Work order = Using the entries below, output exactly the lines from the one containing "op=resize; was=turquoise teddy" through the final line, both included, and no others.

The records =
>>>>

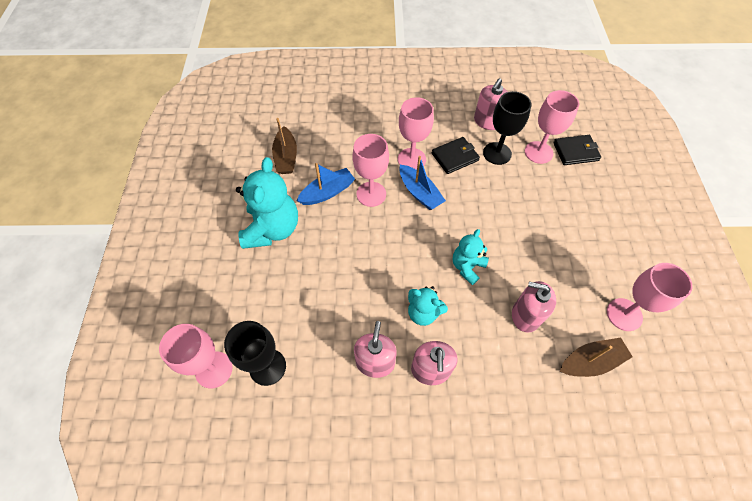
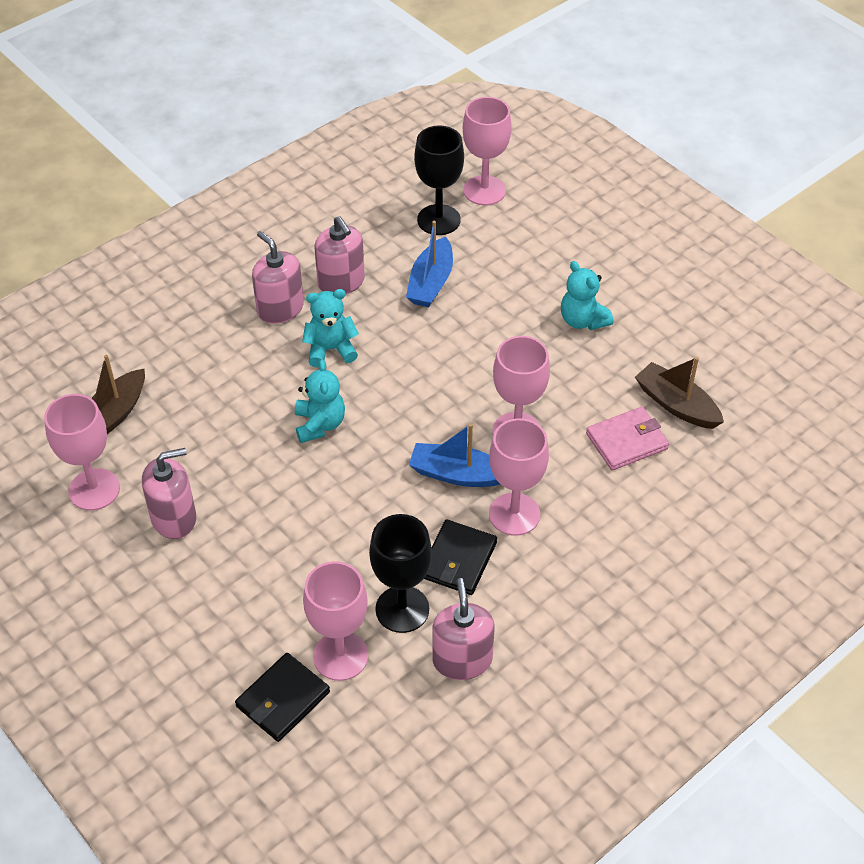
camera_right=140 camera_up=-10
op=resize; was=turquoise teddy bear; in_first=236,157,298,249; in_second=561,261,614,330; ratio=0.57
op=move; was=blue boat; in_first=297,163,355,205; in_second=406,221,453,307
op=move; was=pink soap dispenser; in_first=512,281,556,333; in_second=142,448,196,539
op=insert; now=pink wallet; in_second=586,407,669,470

<<<<

Written solution =
op=resize; was=turquoise teddy bear; in_first=236,157,298,249; in_second=561,261,614,330; ratio=0.57
op=move; was=blue boat; in_first=297,163,355,205; in_second=406,221,453,307
op=move; was=pink soap dispenser; in_first=512,281,556,333; in_second=142,448,196,539
op=insert; now=pink wallet; in_second=586,407,669,470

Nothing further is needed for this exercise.